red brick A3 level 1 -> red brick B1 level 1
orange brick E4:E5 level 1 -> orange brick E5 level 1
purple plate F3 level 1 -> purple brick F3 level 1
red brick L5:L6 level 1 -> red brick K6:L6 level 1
********************
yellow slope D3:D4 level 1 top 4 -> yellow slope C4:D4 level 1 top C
********************
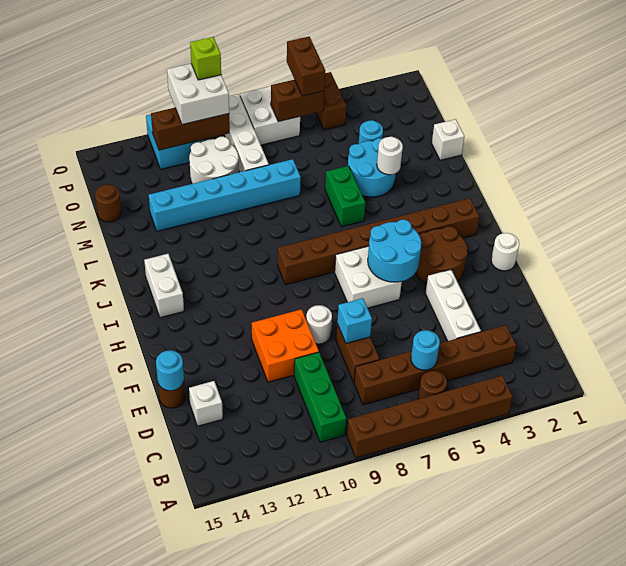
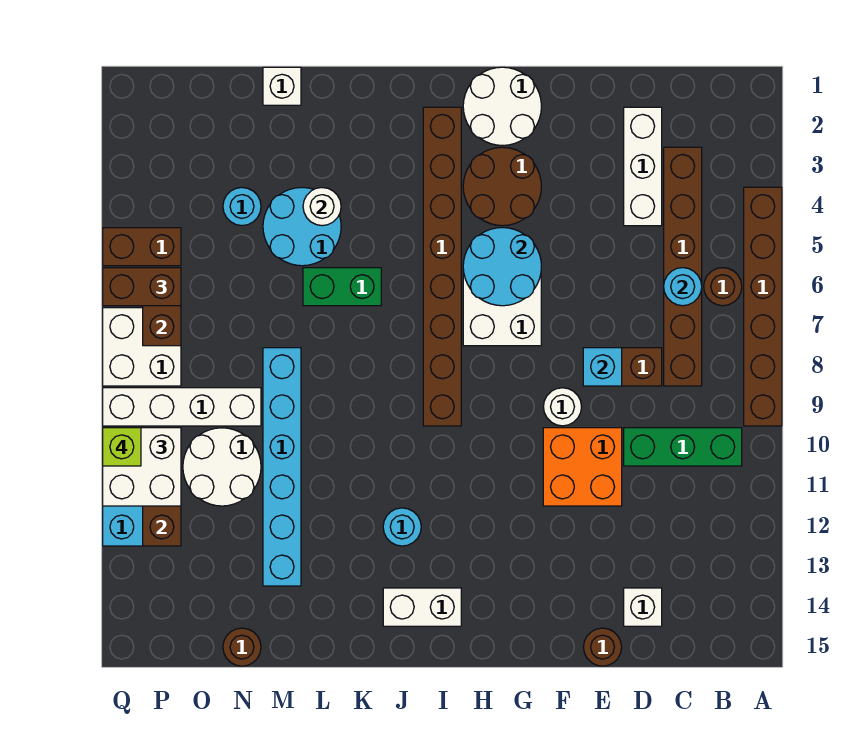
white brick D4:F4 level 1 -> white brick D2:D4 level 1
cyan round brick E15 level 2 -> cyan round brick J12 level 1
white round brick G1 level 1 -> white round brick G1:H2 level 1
********************
* **WHAT NEEDS TO BE DONE**: When the line with "orange brick E4:E5" is reached in the data above, begin copying, and stop after the line with "red brick L5:L6"; copy each line exactly, both ends included.

* **OUTPUT FOR THIS EXERCISE**:
orange brick E4:E5 level 1 -> orange brick E5 level 1
purple plate F3 level 1 -> purple brick F3 level 1
red brick L5:L6 level 1 -> red brick K6:L6 level 1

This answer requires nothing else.